▸ **PROMPT**
Would you go through the records below and copy each line with the string "change"?
[SUPPLIED RECORDS Boundary: Start]
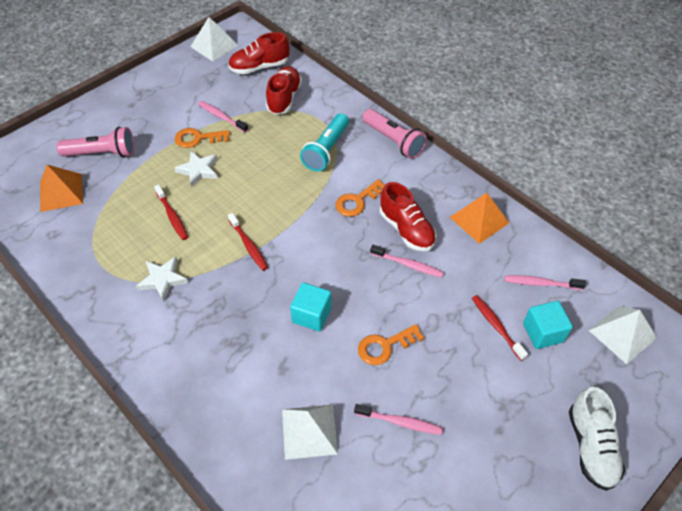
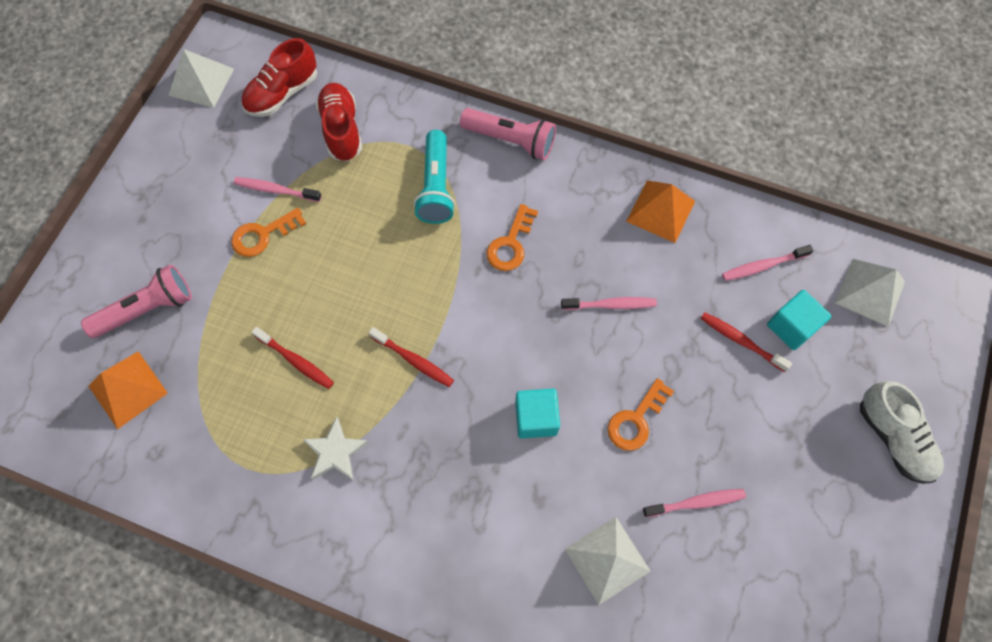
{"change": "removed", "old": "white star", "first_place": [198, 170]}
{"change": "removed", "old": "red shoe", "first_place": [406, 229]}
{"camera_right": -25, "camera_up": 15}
[SUPPLIED RECORDS Boundary: End]
[SUPPLIED RECORDS Boundary: Start]
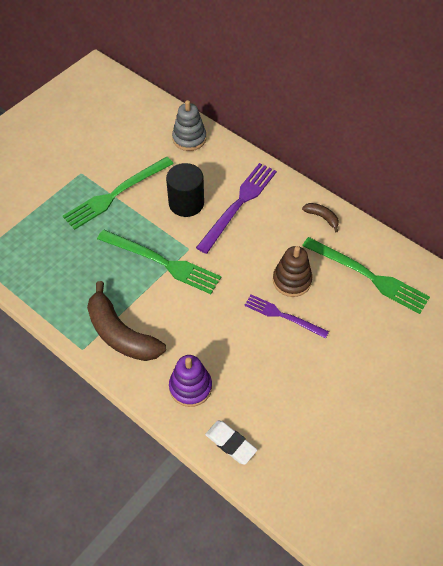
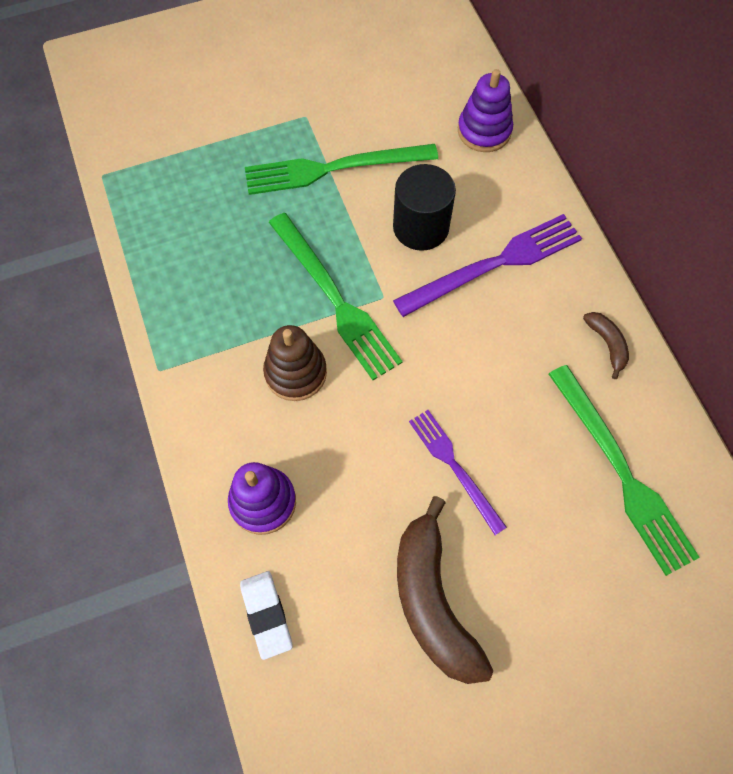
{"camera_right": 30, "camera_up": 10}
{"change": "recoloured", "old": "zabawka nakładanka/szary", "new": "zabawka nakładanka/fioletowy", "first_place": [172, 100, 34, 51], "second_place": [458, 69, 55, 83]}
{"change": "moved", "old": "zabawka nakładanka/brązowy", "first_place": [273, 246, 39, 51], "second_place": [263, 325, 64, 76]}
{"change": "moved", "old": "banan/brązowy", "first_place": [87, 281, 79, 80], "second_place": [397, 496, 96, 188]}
[SUPPLIED RECORDS Boundary: End]
▸ **EXERCISE ANSWER**
{"change": "removed", "old": "white star", "first_place": [198, 170]}
{"change": "removed", "old": "red shoe", "first_place": [406, 229]}
{"change": "recoloured", "old": "zabawka nakładanka/szary", "new": "zabawka nakładanka/fioletowy", "first_place": [172, 100, 34, 51], "second_place": [458, 69, 55, 83]}
{"change": "moved", "old": "zabawka nakładanka/brązowy", "first_place": [273, 246, 39, 51], "second_place": [263, 325, 64, 76]}
{"change": "moved", "old": "banan/brązowy", "first_place": [87, 281, 79, 80], "second_place": [397, 496, 96, 188]}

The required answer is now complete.